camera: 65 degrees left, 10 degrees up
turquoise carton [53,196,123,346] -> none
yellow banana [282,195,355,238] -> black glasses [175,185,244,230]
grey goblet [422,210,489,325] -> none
================
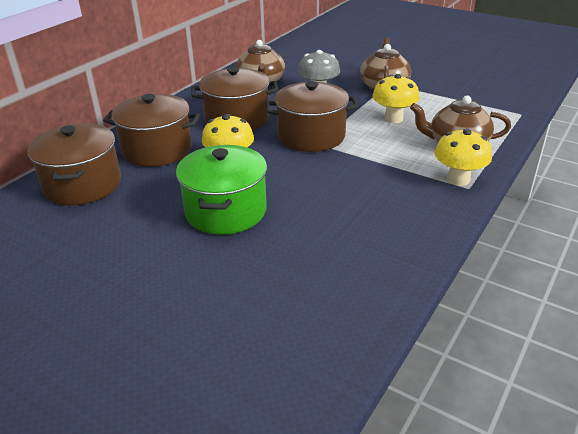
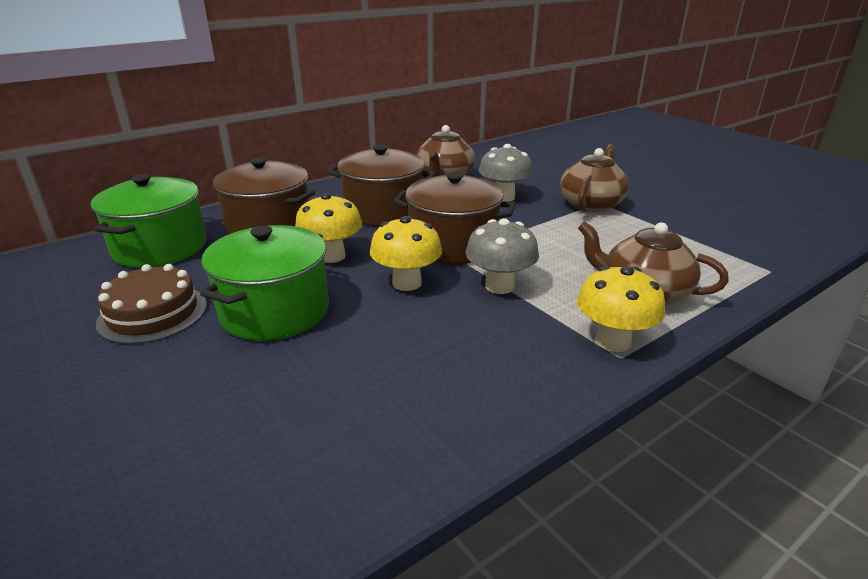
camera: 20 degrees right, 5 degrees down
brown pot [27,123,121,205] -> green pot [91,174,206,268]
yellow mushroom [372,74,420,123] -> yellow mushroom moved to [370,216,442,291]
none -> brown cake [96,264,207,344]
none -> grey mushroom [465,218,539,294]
================
If a line in the records above has the word "yellow", copy it.

yellow banana [282,195,355,238] -> black glasses [175,185,244,230]
yellow mushroom [372,74,420,123] -> yellow mushroom moved to [370,216,442,291]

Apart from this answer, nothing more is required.